──────── Information shown

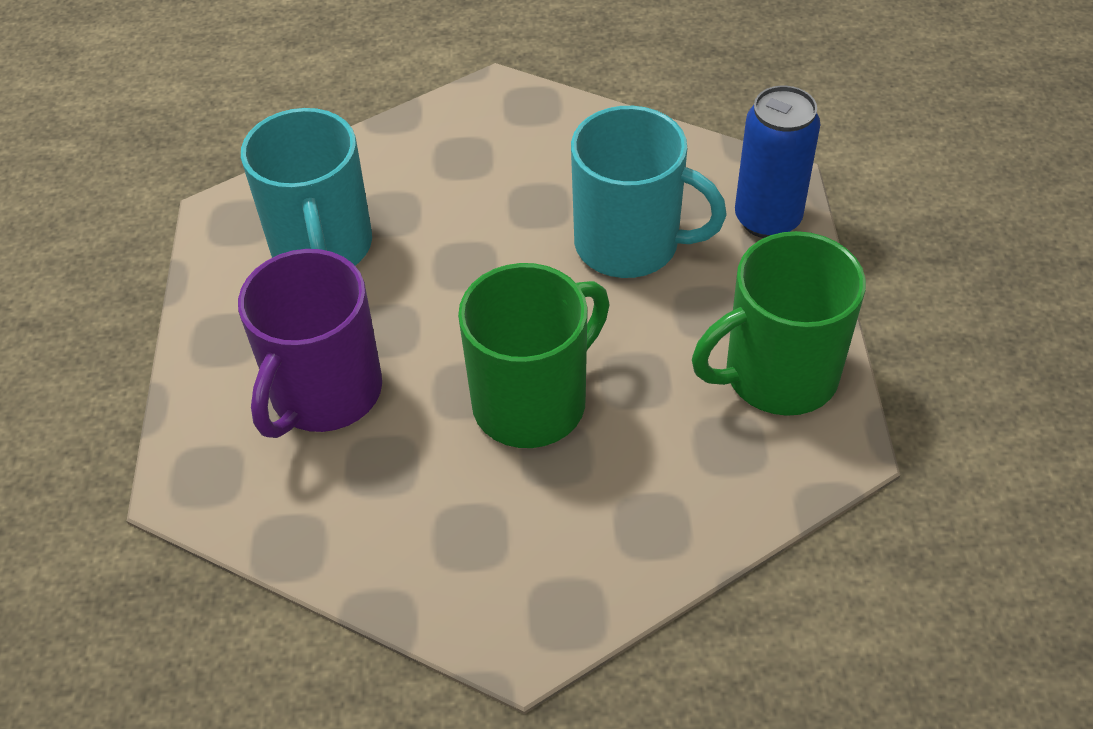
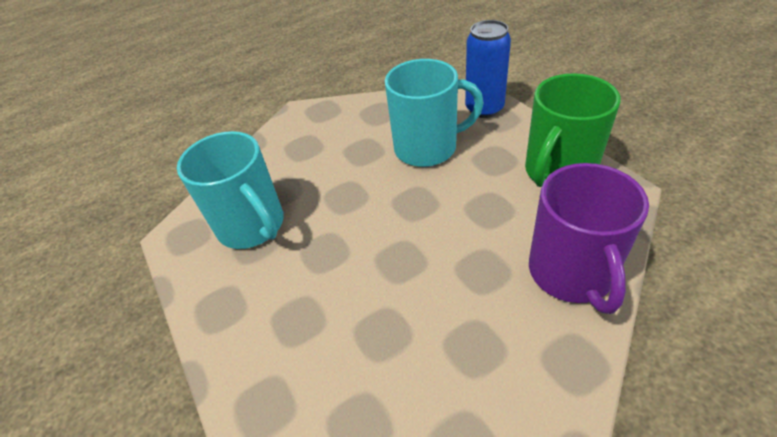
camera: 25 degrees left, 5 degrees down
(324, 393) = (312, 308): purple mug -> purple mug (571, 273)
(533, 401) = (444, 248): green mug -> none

────────────────

The material must be restated verbatim. Its pictures must be omitted.

camera: 25 degrees left, 5 degrees down
(324, 393) = (312, 308): purple mug -> purple mug (571, 273)
(533, 401) = (444, 248): green mug -> none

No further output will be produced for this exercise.